Start of Block

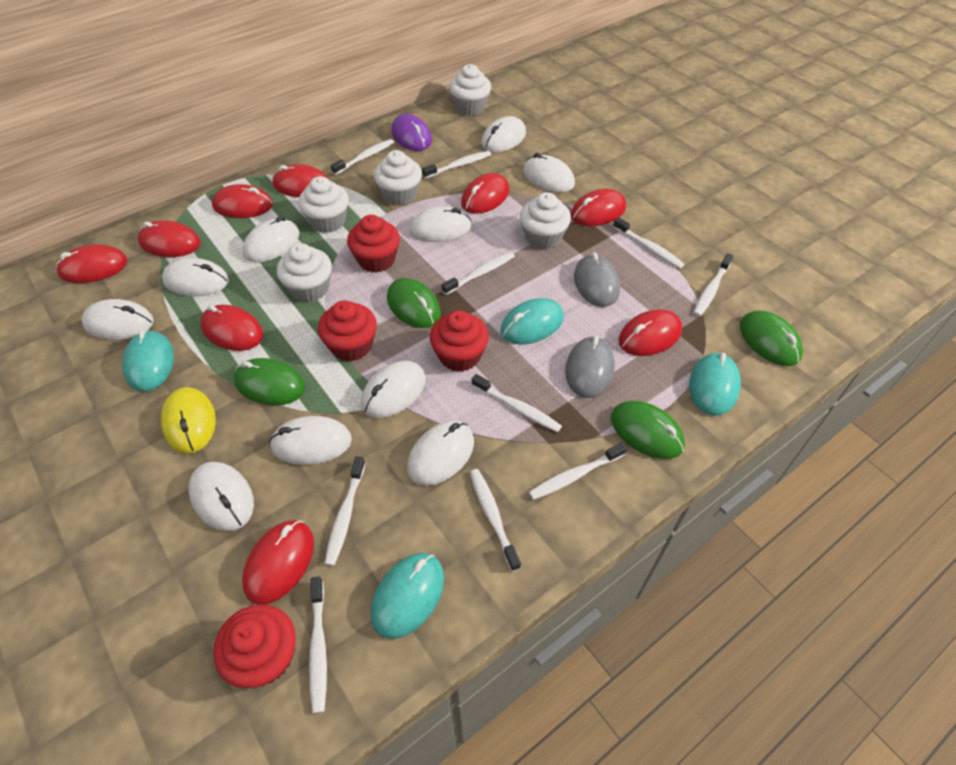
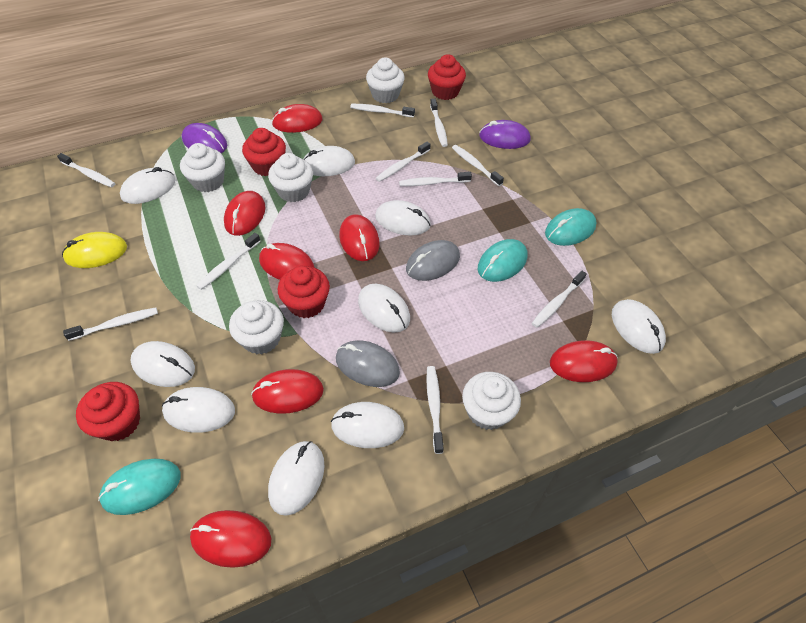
green mouse: 4 -> 0
purple mouse: 1 -> 2
red mouse: 9 -> 7
turquoise mouse: 4 -> 3
white mouse: 10 -> 9

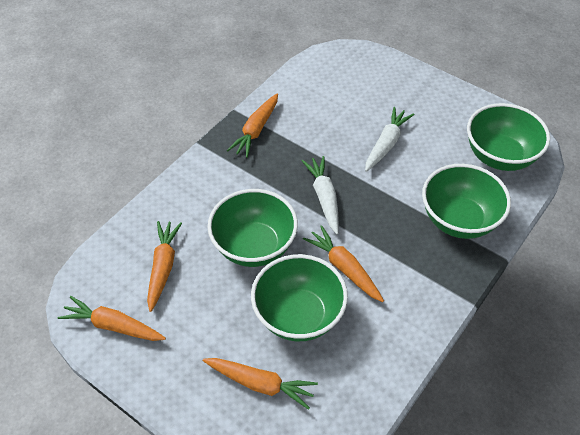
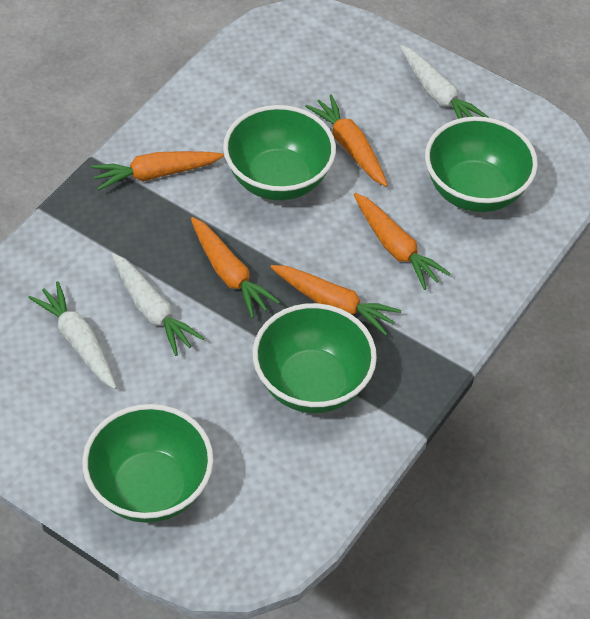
white carrot: 2 -> 3

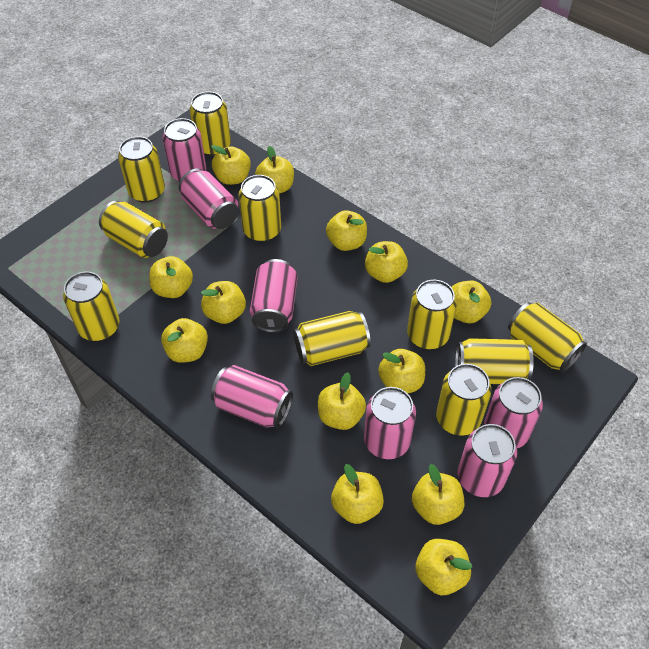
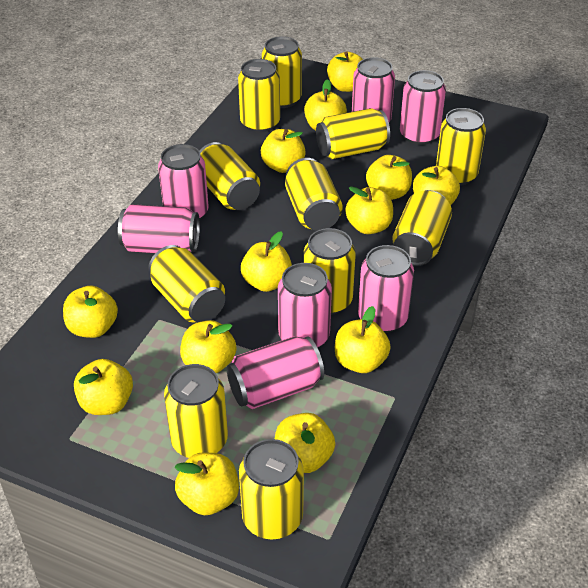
yellow can: 10 -> 11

End of Block

**EXERCISE PROMPT:** Your answer should consist of all lines in the listing above that contain "mouse".

**TASK ANSWER:**
green mouse: 4 -> 0
purple mouse: 1 -> 2
red mouse: 9 -> 7
turquoise mouse: 4 -> 3
white mouse: 10 -> 9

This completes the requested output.